__Your goal__
If a line holds the word "VEXT", copy it from the entries.

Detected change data
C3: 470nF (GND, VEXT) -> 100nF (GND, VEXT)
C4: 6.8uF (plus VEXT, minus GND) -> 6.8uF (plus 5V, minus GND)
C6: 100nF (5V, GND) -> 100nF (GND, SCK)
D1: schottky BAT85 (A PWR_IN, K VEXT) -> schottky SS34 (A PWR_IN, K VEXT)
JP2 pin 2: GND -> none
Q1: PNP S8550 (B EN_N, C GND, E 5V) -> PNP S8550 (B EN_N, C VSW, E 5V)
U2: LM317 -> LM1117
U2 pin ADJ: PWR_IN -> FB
* * *
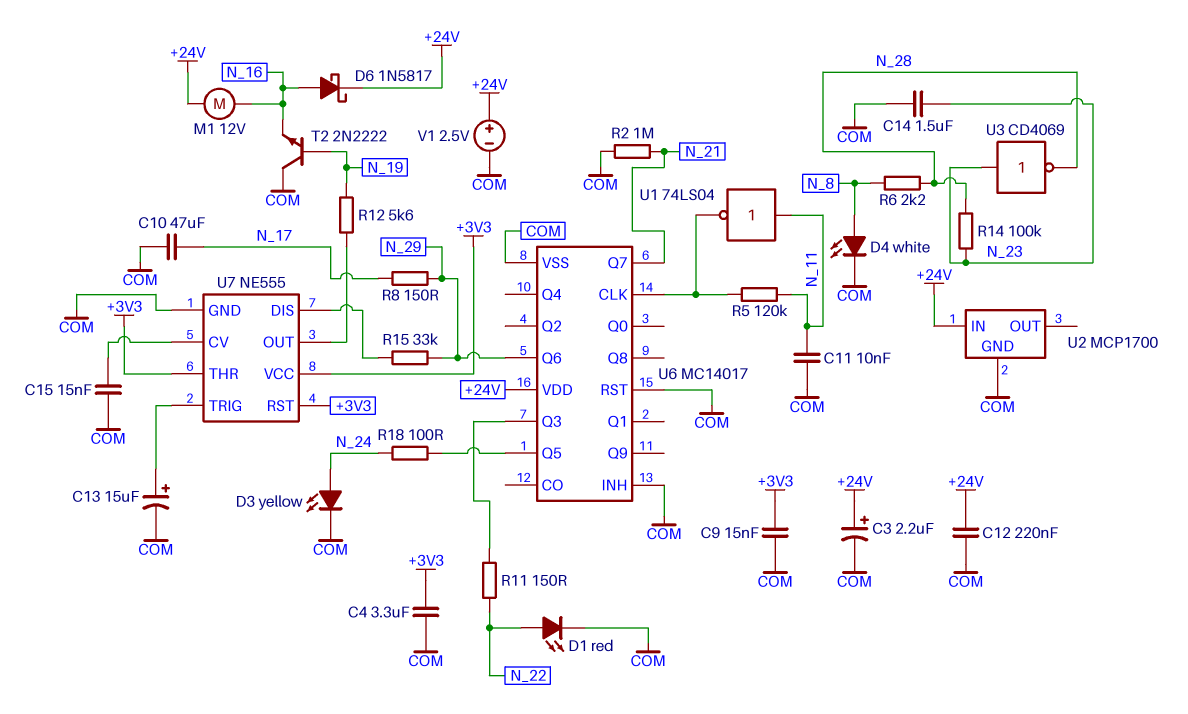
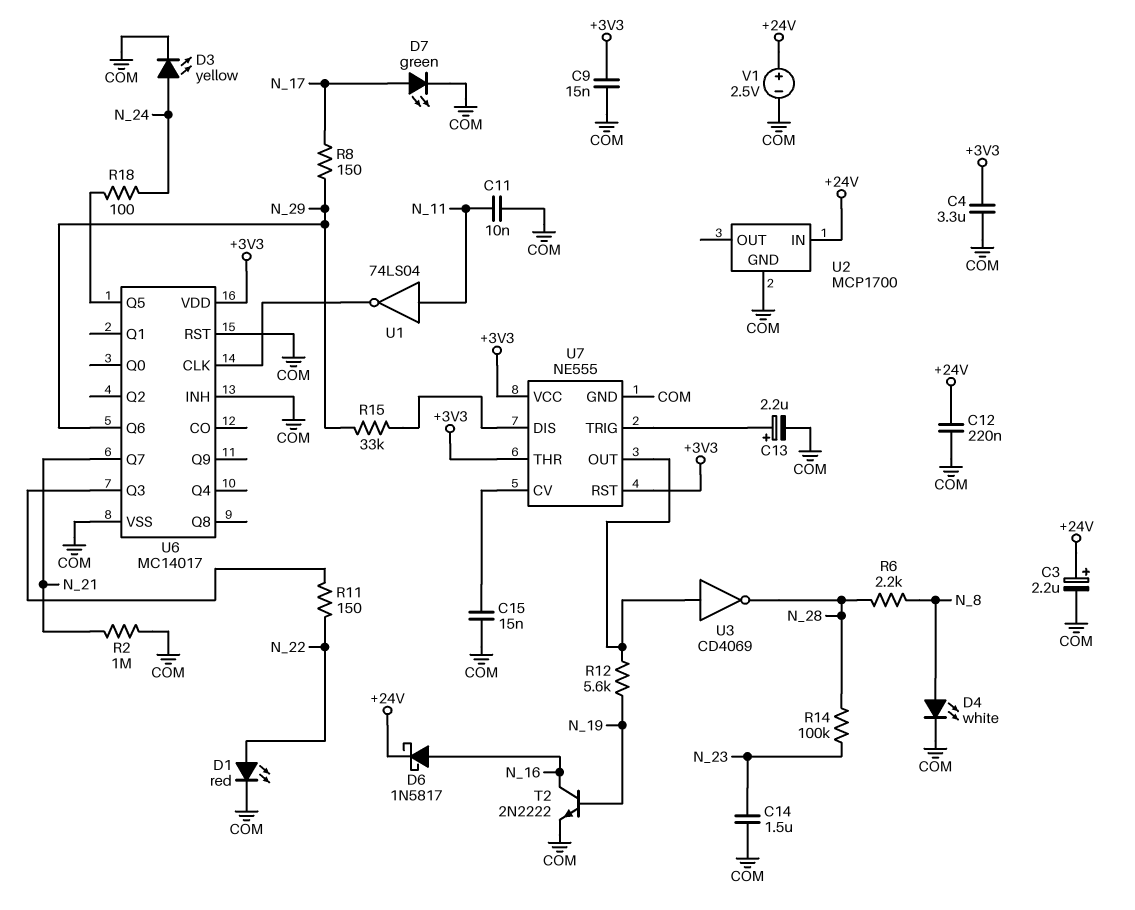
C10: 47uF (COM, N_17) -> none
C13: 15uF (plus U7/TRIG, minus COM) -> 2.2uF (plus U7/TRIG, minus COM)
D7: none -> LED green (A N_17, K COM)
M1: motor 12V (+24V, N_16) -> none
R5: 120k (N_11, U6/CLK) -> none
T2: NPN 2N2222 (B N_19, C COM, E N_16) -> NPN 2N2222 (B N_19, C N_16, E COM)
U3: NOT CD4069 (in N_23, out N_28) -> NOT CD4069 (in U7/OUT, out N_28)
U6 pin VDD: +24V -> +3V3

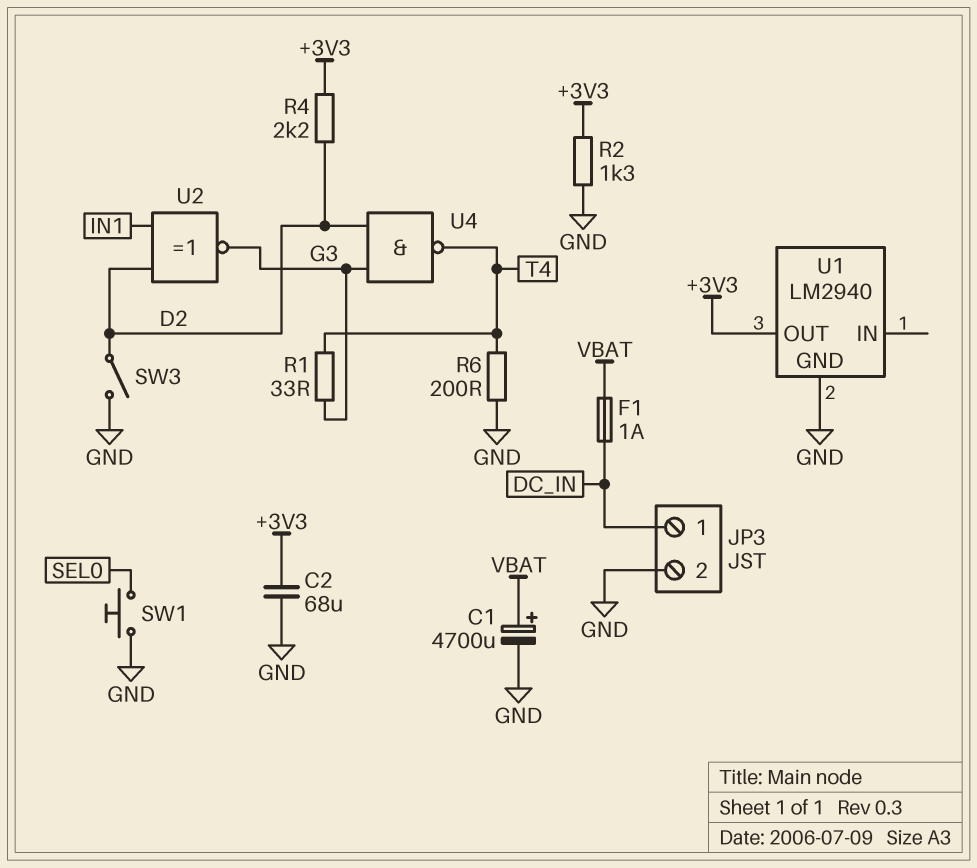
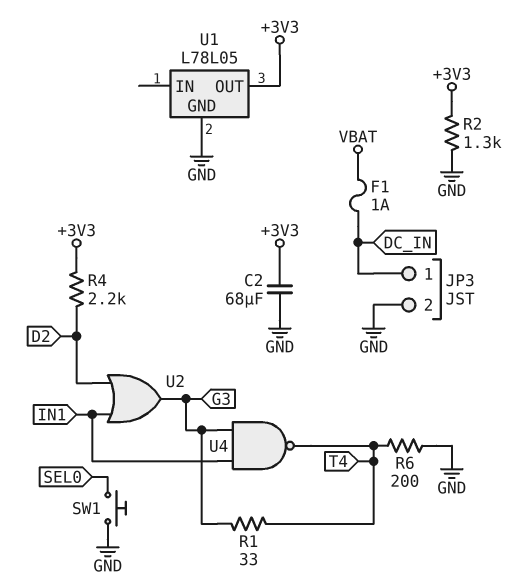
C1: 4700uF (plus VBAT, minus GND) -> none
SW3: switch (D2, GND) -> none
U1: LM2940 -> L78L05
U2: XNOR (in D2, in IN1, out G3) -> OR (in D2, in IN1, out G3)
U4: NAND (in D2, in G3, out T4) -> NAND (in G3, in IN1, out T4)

__Answer box__
C3: 470nF (GND, VEXT) -> 100nF (GND, VEXT)
C4: 6.8uF (plus VEXT, minus GND) -> 6.8uF (plus 5V, minus GND)
D1: schottky BAT85 (A PWR_IN, K VEXT) -> schottky SS34 (A PWR_IN, K VEXT)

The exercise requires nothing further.